- **RECORDS PROVIDED**
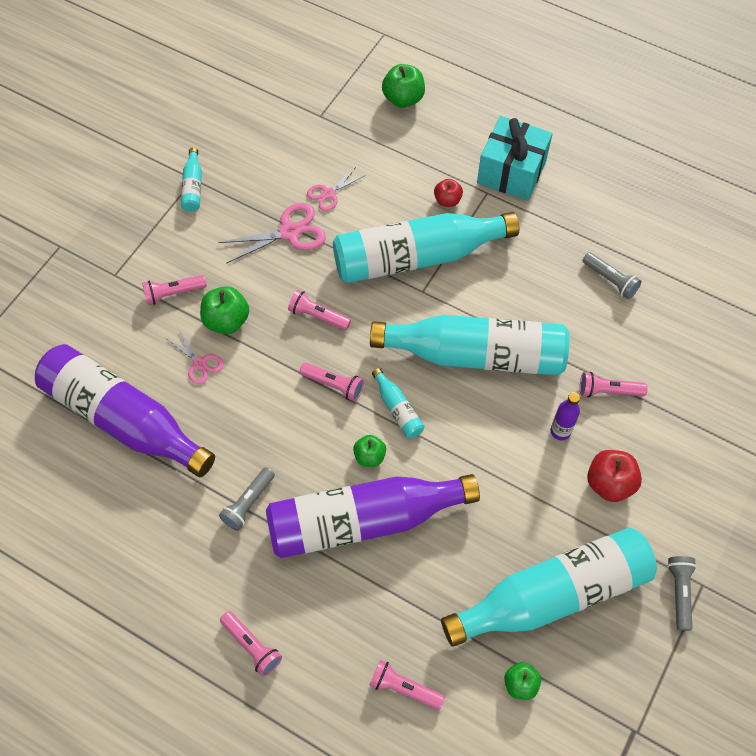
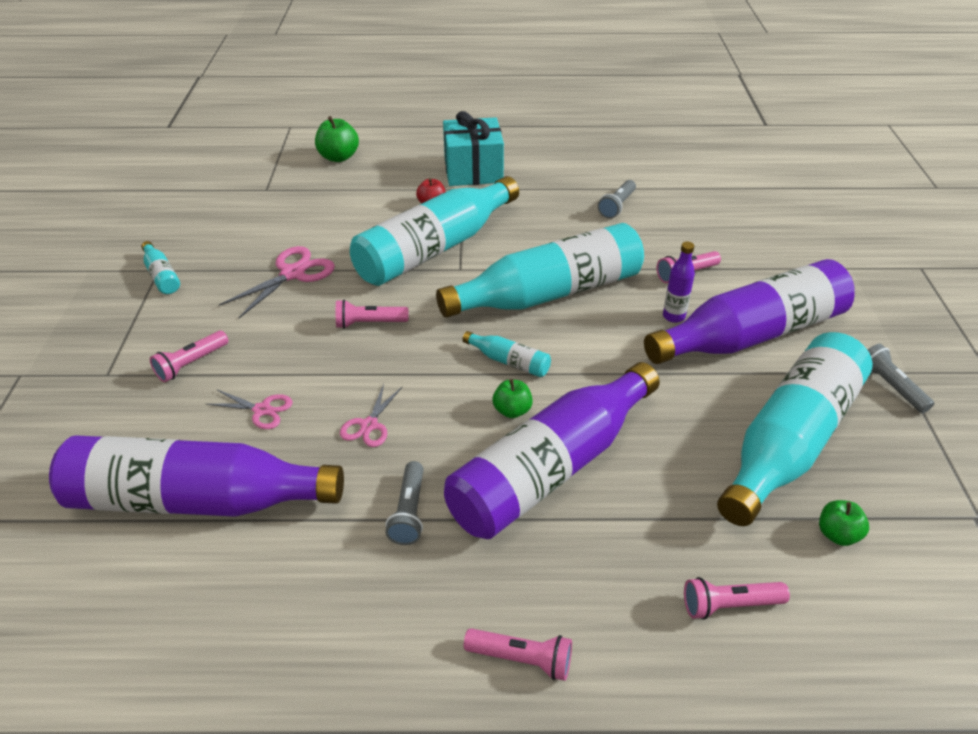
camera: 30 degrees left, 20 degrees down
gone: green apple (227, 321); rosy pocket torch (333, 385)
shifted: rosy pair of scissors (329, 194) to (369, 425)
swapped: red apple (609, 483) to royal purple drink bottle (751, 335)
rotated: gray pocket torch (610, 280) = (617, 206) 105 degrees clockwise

- **TASK TO COMPLETE**
What you give back should match the entries above exactly, except that pictures are dropped.

- **ANSWER BOX**
camera: 30 degrees left, 20 degrees down
gone: green apple (227, 321); rosy pocket torch (333, 385)
shifted: rosy pair of scissors (329, 194) to (369, 425)
swapped: red apple (609, 483) to royal purple drink bottle (751, 335)
rotated: gray pocket torch (610, 280) = (617, 206) 105 degrees clockwise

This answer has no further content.